§ WHAT YOU SHOULD DO: Please output the lines of the records from the one containing "Question: Among these" through the end of the records, both included, leaving the pictures out of your answer.
DATA SHOWN Start Marker
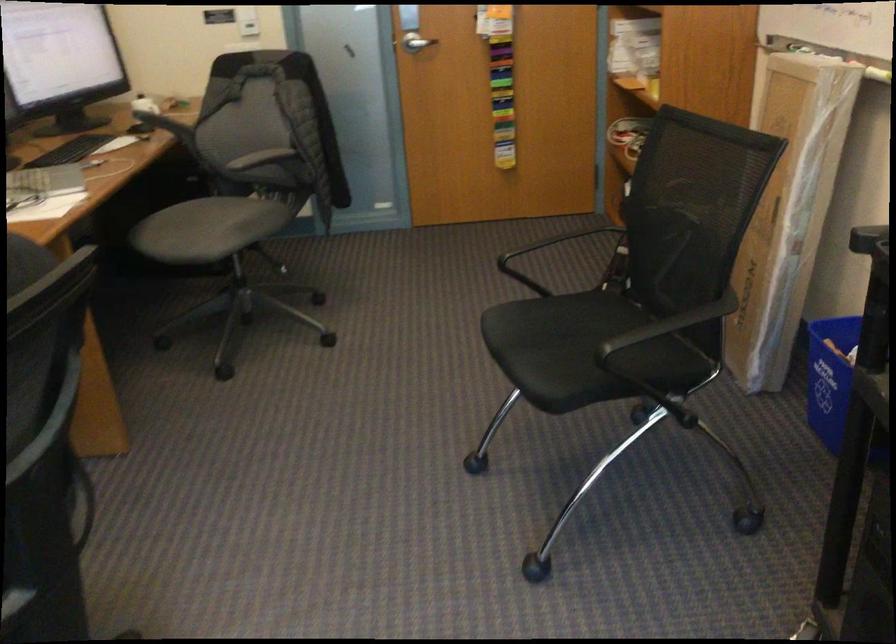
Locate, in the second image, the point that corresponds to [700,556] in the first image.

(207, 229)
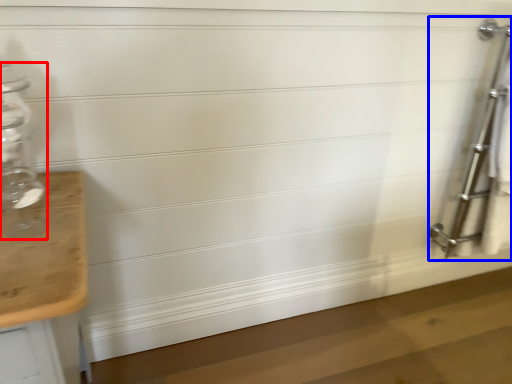
Question: Among these objects, which one is farthest to the camera, glass bottle (highlighted by a red box) or ladder (highlighted by a blue box)?

Choices:
 (A) glass bottle
 (B) ladder

Answer: (B)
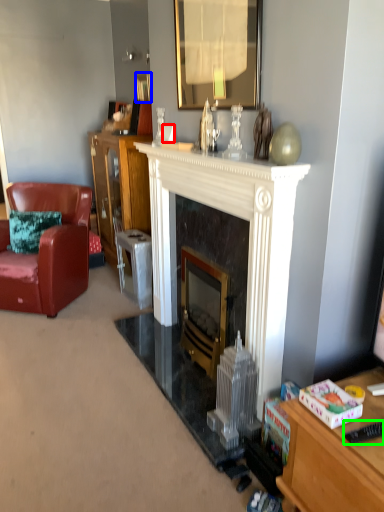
DATA SHOWN End Marker
§ TASK OUTPUT:
Question: Among these objects, which one is farthest to the camera, glass bottle (highlighted by a red box) or ladder (highlighted by a blue box)?

Choices:
 (A) glass bottle
 (B) ladder

Answer: (B)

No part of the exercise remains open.